Every entry that follows is to be duplicated exactly.
── SUPPLIED RECORDS ──
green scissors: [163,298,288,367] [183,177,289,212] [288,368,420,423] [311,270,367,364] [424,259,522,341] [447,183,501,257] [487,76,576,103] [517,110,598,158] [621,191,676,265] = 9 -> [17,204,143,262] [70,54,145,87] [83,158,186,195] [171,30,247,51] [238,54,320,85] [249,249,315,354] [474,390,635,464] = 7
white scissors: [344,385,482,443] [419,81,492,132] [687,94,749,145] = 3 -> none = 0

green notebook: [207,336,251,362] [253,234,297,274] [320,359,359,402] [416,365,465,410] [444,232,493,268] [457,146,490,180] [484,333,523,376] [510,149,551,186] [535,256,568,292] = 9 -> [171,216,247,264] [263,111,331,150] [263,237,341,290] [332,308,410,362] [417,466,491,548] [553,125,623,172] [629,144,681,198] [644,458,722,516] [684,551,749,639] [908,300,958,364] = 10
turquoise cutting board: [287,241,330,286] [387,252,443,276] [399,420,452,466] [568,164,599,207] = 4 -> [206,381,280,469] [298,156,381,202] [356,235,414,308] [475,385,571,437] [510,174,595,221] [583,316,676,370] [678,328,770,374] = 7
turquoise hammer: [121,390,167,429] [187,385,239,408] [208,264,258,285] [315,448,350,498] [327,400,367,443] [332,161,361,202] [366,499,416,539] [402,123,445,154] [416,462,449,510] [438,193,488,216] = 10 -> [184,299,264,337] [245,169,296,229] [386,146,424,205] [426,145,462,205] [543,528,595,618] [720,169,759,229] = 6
───
* _REPLY TO THE EXERCISE_:
green scissors: [163,298,288,367] [183,177,289,212] [288,368,420,423] [311,270,367,364] [424,259,522,341] [447,183,501,257] [487,76,576,103] [517,110,598,158] [621,191,676,265] = 9 -> [17,204,143,262] [70,54,145,87] [83,158,186,195] [171,30,247,51] [238,54,320,85] [249,249,315,354] [474,390,635,464] = 7
white scissors: [344,385,482,443] [419,81,492,132] [687,94,749,145] = 3 -> none = 0

green notebook: [207,336,251,362] [253,234,297,274] [320,359,359,402] [416,365,465,410] [444,232,493,268] [457,146,490,180] [484,333,523,376] [510,149,551,186] [535,256,568,292] = 9 -> [171,216,247,264] [263,111,331,150] [263,237,341,290] [332,308,410,362] [417,466,491,548] [553,125,623,172] [629,144,681,198] [644,458,722,516] [684,551,749,639] [908,300,958,364] = 10
turquoise cutting board: [287,241,330,286] [387,252,443,276] [399,420,452,466] [568,164,599,207] = 4 -> [206,381,280,469] [298,156,381,202] [356,235,414,308] [475,385,571,437] [510,174,595,221] [583,316,676,370] [678,328,770,374] = 7
turquoise hammer: [121,390,167,429] [187,385,239,408] [208,264,258,285] [315,448,350,498] [327,400,367,443] [332,161,361,202] [366,499,416,539] [402,123,445,154] [416,462,449,510] [438,193,488,216] = 10 -> [184,299,264,337] [245,169,296,229] [386,146,424,205] [426,145,462,205] [543,528,595,618] [720,169,759,229] = 6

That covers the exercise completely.